◆ What the task asks
The listing below should be copied in full, word for word.

## START Records supplied

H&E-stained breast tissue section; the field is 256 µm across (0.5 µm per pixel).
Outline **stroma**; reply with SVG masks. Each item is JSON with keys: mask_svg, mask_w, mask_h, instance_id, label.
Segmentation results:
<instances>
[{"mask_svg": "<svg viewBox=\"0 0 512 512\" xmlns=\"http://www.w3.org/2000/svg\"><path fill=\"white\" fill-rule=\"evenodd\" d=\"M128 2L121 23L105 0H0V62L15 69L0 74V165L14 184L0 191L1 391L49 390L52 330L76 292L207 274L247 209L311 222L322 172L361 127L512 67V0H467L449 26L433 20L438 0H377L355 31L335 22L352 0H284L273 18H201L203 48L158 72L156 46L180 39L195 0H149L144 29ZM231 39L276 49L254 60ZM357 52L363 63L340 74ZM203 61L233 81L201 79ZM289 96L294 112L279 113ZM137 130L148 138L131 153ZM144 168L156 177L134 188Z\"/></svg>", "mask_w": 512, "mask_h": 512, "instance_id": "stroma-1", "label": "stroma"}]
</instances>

## END Records supplied

◆ Reply
H&E-stained breast tissue section; the field is 256 µm across (0.5 µm per pixel).
Outline **stroma**; reply with SVG masks. Each item is JSON with keys: mask_svg, mask_w, mask_h, instance_id, label.
Segmentation results:
<instances>
[{"mask_svg": "<svg viewBox=\"0 0 512 512\" xmlns=\"http://www.w3.org/2000/svg\"><path fill=\"white\" fill-rule=\"evenodd\" d=\"M128 2L121 23L105 0H0V62L15 69L0 74V165L14 184L0 191L1 391L49 390L52 330L76 292L207 274L247 209L311 222L322 172L361 127L512 67V0H467L449 26L433 20L438 0H377L355 31L335 22L352 0H284L273 18H201L203 48L158 72L156 46L180 39L195 0H149L144 29ZM231 39L276 49L254 60ZM357 52L363 63L340 74ZM203 61L233 81L201 79ZM289 96L294 112L279 113ZM137 130L148 138L131 153ZM144 168L156 177L134 188Z\"/></svg>", "mask_w": 512, "mask_h": 512, "instance_id": "stroma-1", "label": "stroma"}]
</instances>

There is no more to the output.